* ENTRIES SHOWN:

• • • • • • •

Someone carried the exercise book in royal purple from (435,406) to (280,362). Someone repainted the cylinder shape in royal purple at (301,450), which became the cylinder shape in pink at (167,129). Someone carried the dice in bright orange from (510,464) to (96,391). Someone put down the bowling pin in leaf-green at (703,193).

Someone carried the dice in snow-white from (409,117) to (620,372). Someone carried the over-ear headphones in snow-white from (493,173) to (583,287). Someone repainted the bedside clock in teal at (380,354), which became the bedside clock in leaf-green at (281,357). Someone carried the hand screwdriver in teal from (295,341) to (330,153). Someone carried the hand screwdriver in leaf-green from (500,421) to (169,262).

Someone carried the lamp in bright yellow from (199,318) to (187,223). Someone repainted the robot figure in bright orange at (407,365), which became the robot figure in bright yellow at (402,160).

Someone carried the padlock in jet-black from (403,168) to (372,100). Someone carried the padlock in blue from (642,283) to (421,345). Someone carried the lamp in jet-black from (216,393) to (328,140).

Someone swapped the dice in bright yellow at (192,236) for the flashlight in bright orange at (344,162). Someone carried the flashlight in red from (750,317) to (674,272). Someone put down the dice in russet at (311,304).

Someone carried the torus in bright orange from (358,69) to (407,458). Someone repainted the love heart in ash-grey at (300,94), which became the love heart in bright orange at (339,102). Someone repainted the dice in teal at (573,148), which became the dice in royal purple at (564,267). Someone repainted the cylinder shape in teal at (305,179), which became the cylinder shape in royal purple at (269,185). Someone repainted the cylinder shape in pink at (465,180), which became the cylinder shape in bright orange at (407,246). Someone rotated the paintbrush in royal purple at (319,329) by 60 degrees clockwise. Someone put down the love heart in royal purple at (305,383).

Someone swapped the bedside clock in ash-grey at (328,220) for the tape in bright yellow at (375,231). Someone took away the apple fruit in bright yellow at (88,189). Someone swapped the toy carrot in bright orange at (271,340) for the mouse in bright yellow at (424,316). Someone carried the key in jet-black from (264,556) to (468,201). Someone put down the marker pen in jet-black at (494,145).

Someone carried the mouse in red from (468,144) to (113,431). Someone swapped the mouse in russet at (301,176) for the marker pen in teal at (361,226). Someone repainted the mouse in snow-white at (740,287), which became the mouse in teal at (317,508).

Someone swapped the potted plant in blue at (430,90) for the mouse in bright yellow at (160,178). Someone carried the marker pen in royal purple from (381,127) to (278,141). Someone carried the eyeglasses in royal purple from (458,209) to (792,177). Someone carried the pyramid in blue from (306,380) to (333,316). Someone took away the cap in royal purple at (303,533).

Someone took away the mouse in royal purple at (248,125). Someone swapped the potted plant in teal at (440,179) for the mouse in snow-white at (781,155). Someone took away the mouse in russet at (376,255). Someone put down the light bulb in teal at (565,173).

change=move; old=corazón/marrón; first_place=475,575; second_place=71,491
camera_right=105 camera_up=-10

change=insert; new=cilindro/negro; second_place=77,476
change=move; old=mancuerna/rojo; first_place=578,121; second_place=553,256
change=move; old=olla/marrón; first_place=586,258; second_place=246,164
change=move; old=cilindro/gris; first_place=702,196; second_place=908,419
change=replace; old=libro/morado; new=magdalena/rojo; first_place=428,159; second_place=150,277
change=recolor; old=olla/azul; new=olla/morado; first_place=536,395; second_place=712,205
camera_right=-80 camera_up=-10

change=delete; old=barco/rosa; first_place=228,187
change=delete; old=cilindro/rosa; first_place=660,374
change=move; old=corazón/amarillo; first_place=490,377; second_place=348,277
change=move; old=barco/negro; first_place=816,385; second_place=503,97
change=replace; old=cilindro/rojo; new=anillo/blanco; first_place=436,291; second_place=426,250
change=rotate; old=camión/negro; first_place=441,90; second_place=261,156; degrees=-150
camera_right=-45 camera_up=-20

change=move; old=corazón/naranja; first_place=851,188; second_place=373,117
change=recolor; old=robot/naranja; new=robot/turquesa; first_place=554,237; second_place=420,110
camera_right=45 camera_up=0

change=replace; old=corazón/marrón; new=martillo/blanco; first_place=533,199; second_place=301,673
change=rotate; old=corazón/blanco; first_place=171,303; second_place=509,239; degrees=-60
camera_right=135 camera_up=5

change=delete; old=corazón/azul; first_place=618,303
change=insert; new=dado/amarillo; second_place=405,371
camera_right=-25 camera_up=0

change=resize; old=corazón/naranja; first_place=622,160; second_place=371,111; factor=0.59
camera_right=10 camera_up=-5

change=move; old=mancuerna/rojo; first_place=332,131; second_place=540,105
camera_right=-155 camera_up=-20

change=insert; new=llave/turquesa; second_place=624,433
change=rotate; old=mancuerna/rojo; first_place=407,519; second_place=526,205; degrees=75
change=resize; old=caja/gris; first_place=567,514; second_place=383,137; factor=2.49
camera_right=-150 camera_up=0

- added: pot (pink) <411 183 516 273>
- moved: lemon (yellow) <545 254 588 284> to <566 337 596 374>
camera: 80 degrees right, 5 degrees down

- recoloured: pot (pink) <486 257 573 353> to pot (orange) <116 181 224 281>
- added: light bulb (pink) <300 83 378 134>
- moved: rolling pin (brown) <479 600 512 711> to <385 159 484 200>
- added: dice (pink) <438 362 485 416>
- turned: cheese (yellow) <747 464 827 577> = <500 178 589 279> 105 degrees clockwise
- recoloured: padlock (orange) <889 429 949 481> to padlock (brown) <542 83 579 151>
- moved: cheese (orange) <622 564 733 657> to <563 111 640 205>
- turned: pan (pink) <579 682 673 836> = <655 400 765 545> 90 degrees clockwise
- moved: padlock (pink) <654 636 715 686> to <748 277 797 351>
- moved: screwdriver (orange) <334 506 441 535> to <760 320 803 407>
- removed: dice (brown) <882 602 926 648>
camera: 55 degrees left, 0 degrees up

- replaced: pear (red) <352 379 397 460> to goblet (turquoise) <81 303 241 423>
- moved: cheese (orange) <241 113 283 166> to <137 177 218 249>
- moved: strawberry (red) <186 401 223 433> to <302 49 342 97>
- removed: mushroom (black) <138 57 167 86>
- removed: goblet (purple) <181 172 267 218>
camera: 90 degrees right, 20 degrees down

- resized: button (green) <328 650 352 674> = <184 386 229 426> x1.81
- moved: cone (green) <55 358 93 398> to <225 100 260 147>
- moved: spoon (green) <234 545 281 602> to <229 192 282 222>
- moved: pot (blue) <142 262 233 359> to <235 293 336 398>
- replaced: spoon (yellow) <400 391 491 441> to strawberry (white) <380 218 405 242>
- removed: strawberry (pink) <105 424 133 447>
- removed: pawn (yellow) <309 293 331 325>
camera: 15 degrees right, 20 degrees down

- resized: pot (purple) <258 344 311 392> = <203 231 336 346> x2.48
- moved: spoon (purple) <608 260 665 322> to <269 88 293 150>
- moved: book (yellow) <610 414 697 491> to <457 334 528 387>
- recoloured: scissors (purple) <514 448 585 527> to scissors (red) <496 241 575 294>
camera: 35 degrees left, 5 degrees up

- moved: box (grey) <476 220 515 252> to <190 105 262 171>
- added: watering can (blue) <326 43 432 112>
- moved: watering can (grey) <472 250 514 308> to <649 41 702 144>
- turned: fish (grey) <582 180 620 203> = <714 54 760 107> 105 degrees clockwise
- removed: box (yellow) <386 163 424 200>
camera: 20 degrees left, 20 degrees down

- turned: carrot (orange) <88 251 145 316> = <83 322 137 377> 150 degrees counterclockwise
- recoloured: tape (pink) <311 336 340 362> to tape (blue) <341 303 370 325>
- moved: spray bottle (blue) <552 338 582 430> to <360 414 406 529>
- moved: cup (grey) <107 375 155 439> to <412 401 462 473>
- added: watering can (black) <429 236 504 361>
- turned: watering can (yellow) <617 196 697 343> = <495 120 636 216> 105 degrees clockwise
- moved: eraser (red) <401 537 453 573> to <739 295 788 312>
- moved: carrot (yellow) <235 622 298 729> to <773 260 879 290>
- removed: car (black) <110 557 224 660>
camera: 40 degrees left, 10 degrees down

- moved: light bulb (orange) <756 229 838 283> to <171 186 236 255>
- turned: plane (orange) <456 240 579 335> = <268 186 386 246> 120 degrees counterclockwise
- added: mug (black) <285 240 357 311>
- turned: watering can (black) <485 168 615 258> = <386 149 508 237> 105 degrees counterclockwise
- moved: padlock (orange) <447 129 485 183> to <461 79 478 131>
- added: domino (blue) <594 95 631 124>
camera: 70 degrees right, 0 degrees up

• • • • • • •

* INSTRUCTIONS TO FOLLOW: In the listing above, the line with "- turned: fish" starts the part to copy. Copy it through the last line exactly, with nothing else.

* TASK ANSWER:
- turned: fish (grey) <582 180 620 203> = <714 54 760 107> 105 degrees clockwise
- removed: box (yellow) <386 163 424 200>
camera: 20 degrees left, 20 degrees down

- turned: carrot (orange) <88 251 145 316> = <83 322 137 377> 150 degrees counterclockwise
- recoloured: tape (pink) <311 336 340 362> to tape (blue) <341 303 370 325>
- moved: spray bottle (blue) <552 338 582 430> to <360 414 406 529>
- moved: cup (grey) <107 375 155 439> to <412 401 462 473>
- added: watering can (black) <429 236 504 361>
- turned: watering can (yellow) <617 196 697 343> = <495 120 636 216> 105 degrees clockwise
- moved: eraser (red) <401 537 453 573> to <739 295 788 312>
- moved: carrot (yellow) <235 622 298 729> to <773 260 879 290>
- removed: car (black) <110 557 224 660>
camera: 40 degrees left, 10 degrees down

- moved: light bulb (orange) <756 229 838 283> to <171 186 236 255>
- turned: plane (orange) <456 240 579 335> = <268 186 386 246> 120 degrees counterclockwise
- added: mug (black) <285 240 357 311>
- turned: watering can (black) <485 168 615 258> = <386 149 508 237> 105 degrees counterclockwise
- moved: padlock (orange) <447 129 485 183> to <461 79 478 131>
- added: domino (blue) <594 95 631 124>
camera: 70 degrees right, 0 degrees up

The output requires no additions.